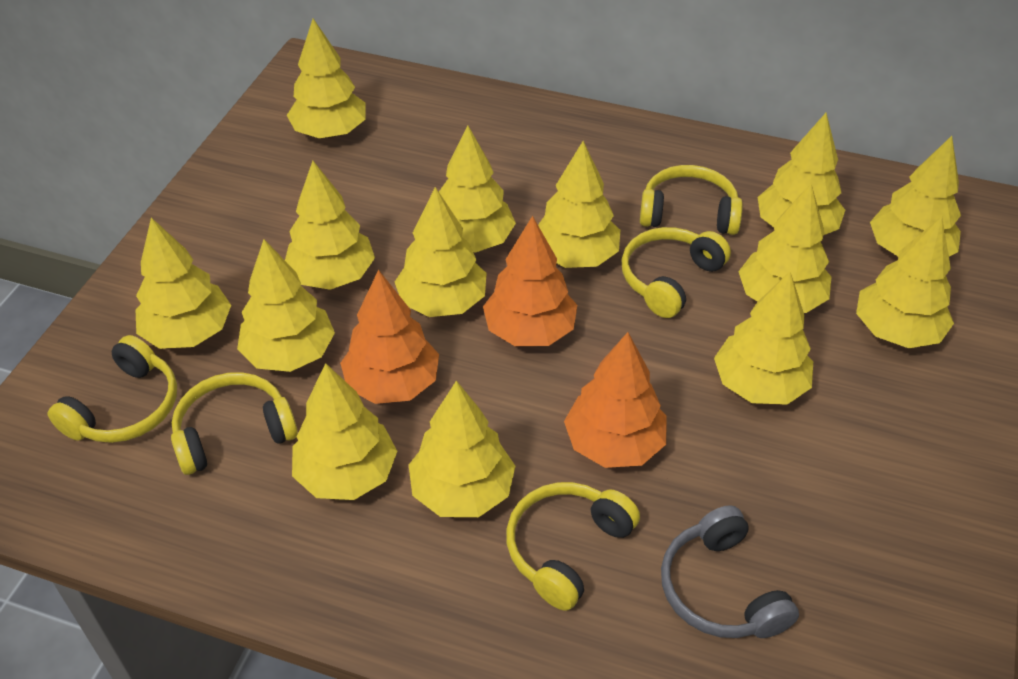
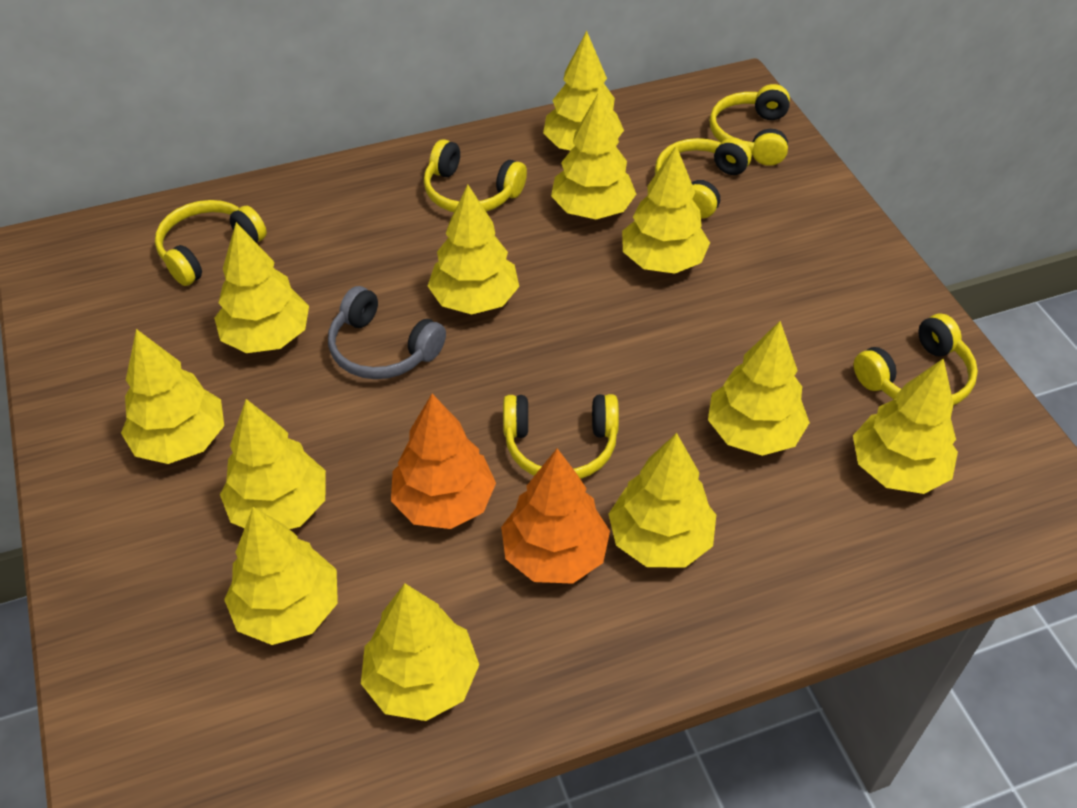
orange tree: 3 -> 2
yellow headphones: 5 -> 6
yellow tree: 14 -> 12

-------------------------

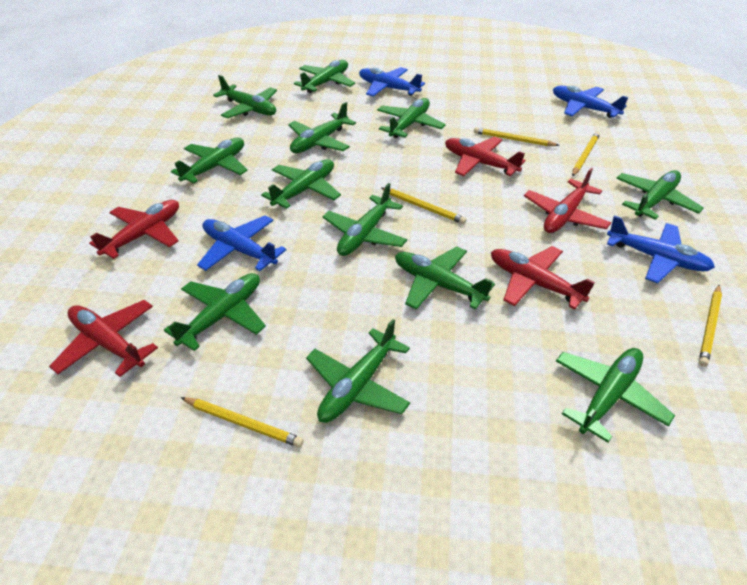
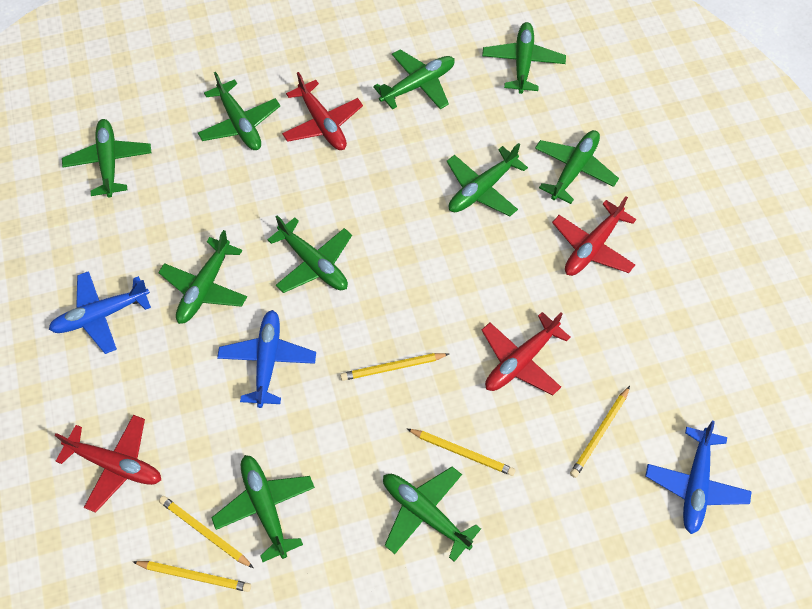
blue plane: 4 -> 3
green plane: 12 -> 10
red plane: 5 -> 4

-------------------------

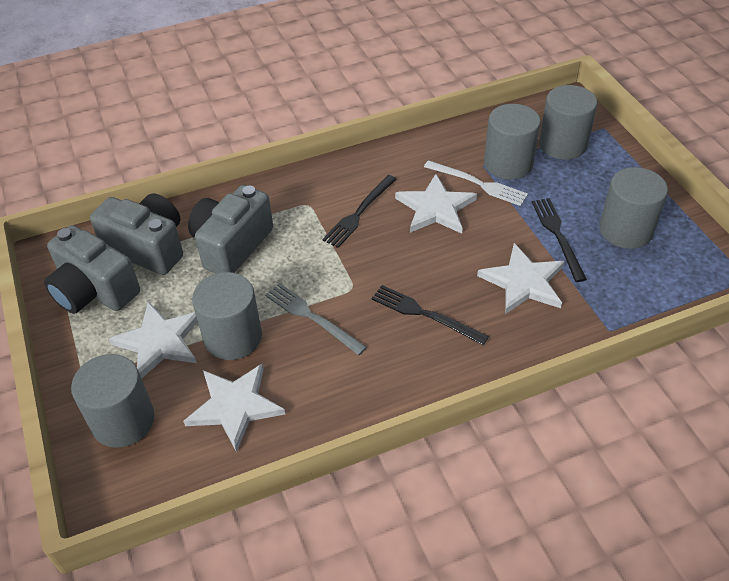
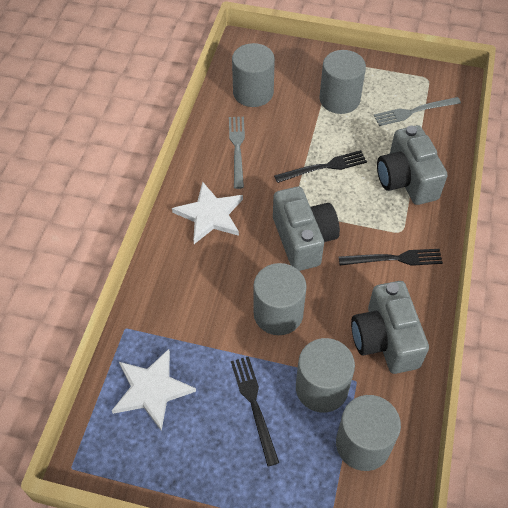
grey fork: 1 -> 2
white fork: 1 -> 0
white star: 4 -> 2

-------------------------

#### WHAT YOU HAVE TO DO
From the data above, copy each line that has the string "plane".

#### EXERCISE SOLUTION
blue plane: 4 -> 3
green plane: 12 -> 10
red plane: 5 -> 4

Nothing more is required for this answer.